- **Your goal**: Retype the data below in full, keeping every character as it is.

━━━ Input material ━━━

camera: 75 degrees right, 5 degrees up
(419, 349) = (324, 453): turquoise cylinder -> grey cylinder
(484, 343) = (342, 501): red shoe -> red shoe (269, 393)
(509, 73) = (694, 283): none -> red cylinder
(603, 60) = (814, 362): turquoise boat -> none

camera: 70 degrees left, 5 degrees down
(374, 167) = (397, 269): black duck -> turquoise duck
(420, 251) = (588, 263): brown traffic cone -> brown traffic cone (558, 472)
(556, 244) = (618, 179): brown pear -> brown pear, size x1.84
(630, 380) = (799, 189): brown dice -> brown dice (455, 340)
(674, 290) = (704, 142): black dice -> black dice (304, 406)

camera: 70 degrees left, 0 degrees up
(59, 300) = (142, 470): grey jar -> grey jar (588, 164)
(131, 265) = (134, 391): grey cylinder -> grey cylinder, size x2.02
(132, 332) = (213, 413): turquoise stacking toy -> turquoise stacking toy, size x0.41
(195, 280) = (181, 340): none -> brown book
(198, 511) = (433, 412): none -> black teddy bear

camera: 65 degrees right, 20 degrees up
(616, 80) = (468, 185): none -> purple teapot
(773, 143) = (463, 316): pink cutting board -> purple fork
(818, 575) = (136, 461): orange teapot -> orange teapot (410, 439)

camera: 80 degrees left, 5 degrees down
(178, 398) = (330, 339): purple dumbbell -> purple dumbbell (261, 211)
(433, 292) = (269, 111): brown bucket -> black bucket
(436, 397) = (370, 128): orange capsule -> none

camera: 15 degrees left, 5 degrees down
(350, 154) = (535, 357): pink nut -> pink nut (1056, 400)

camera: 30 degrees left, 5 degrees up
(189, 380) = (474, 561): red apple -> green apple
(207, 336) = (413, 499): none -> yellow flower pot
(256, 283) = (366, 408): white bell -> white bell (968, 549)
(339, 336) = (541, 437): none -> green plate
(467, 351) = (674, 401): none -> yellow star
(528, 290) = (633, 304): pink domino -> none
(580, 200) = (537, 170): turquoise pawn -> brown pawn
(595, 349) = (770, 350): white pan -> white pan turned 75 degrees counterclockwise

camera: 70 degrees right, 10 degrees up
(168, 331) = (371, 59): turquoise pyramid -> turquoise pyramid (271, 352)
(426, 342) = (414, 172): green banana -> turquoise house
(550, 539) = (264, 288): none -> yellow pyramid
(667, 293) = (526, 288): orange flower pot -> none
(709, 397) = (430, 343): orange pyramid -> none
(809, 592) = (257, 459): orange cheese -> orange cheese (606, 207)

━━━

- **Result of the task**:
camera: 75 degrees right, 5 degrees up
(419, 349) = (324, 453): turquoise cylinder -> grey cylinder
(484, 343) = (342, 501): red shoe -> red shoe (269, 393)
(509, 73) = (694, 283): none -> red cylinder
(603, 60) = (814, 362): turquoise boat -> none

camera: 70 degrees left, 5 degrees down
(374, 167) = (397, 269): black duck -> turquoise duck
(420, 251) = (588, 263): brown traffic cone -> brown traffic cone (558, 472)
(556, 244) = (618, 179): brown pear -> brown pear, size x1.84
(630, 380) = (799, 189): brown dice -> brown dice (455, 340)
(674, 290) = (704, 142): black dice -> black dice (304, 406)

camera: 70 degrees left, 0 degrees up
(59, 300) = (142, 470): grey jar -> grey jar (588, 164)
(131, 265) = (134, 391): grey cylinder -> grey cylinder, size x2.02
(132, 332) = (213, 413): turquoise stacking toy -> turquoise stacking toy, size x0.41
(195, 280) = (181, 340): none -> brown book
(198, 511) = (433, 412): none -> black teddy bear

camera: 65 degrees right, 20 degrees up
(616, 80) = (468, 185): none -> purple teapot
(773, 143) = (463, 316): pink cutting board -> purple fork
(818, 575) = (136, 461): orange teapot -> orange teapot (410, 439)

camera: 80 degrees left, 5 degrees down
(178, 398) = (330, 339): purple dumbbell -> purple dumbbell (261, 211)
(433, 292) = (269, 111): brown bucket -> black bucket
(436, 397) = (370, 128): orange capsule -> none

camera: 15 degrees left, 5 degrees down
(350, 154) = (535, 357): pink nut -> pink nut (1056, 400)

camera: 30 degrees left, 5 degrees up
(189, 380) = (474, 561): red apple -> green apple
(207, 336) = (413, 499): none -> yellow flower pot
(256, 283) = (366, 408): white bell -> white bell (968, 549)
(339, 336) = (541, 437): none -> green plate
(467, 351) = (674, 401): none -> yellow star
(528, 290) = (633, 304): pink domino -> none
(580, 200) = (537, 170): turquoise pawn -> brown pawn
(595, 349) = (770, 350): white pan -> white pan turned 75 degrees counterclockwise

camera: 70 degrees right, 10 degrees up
(168, 331) = (371, 59): turquoise pyramid -> turquoise pyramid (271, 352)
(426, 342) = (414, 172): green banana -> turquoise house
(550, 539) = (264, 288): none -> yellow pyramid
(667, 293) = (526, 288): orange flower pot -> none
(709, 397) = (430, 343): orange pyramid -> none
(809, 592) = (257, 459): orange cheese -> orange cheese (606, 207)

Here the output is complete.